Task details: Return the line containing "none -> tan brick L1 level 2" and every line after it through the end of the entries below, with no other lines.

Collection entries:

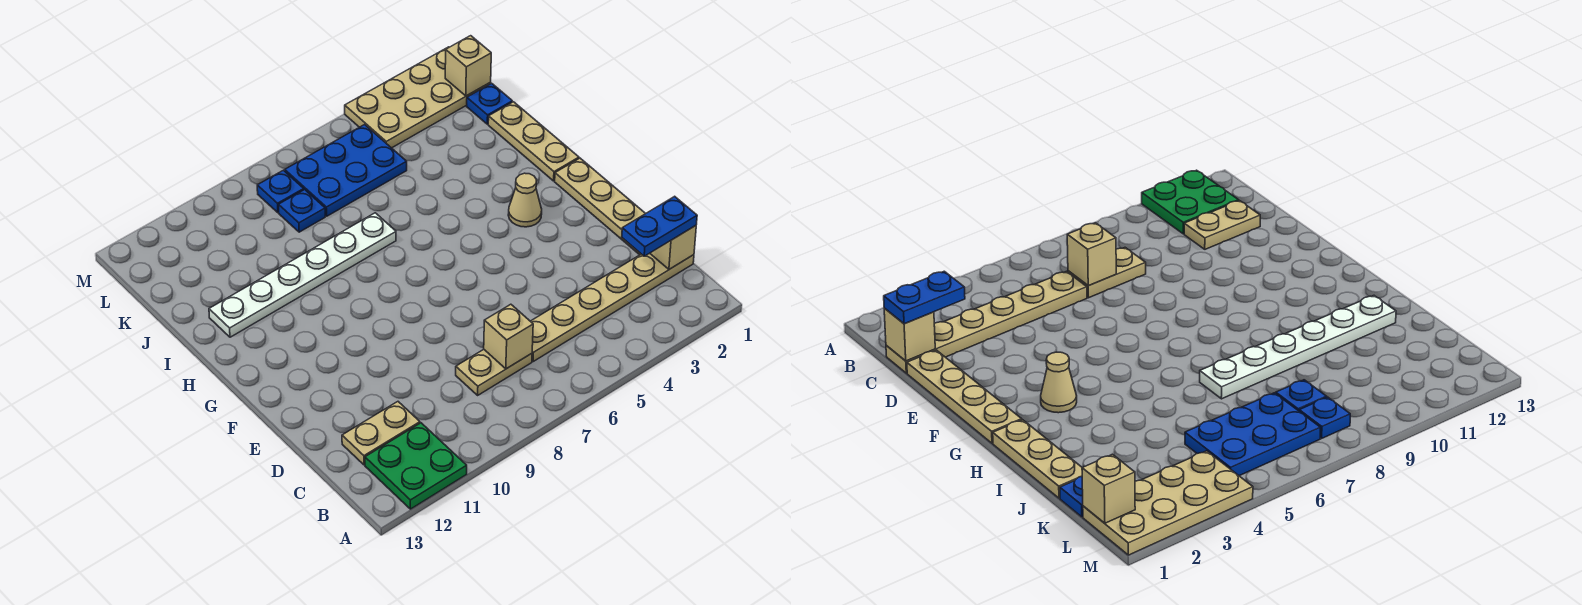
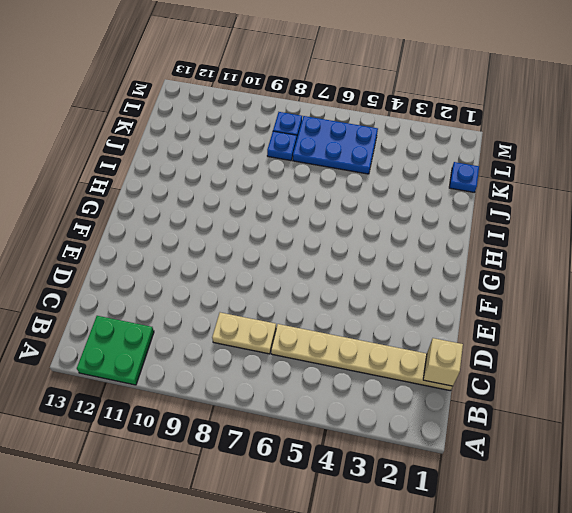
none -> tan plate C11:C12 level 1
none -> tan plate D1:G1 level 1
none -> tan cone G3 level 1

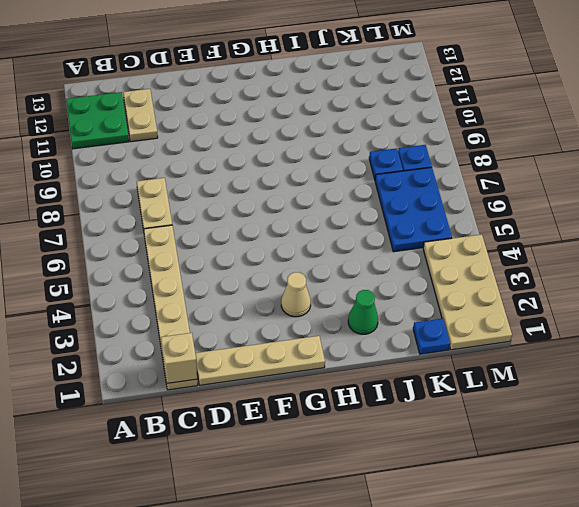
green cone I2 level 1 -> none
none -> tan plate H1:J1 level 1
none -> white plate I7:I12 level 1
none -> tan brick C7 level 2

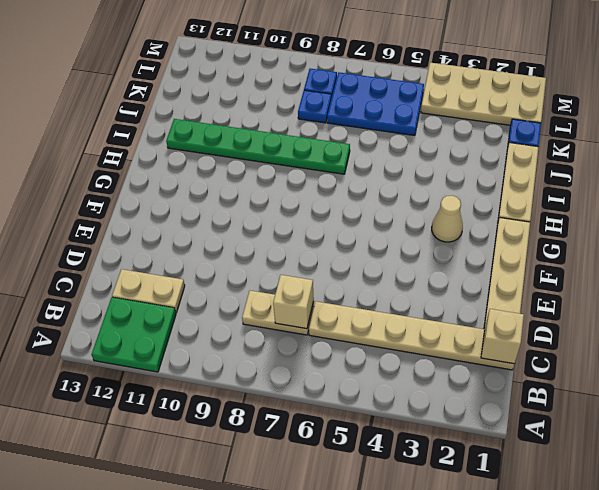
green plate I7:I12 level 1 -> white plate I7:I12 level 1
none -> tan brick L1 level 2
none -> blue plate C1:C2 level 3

Exercise result:
none -> tan brick L1 level 2
none -> blue plate C1:C2 level 3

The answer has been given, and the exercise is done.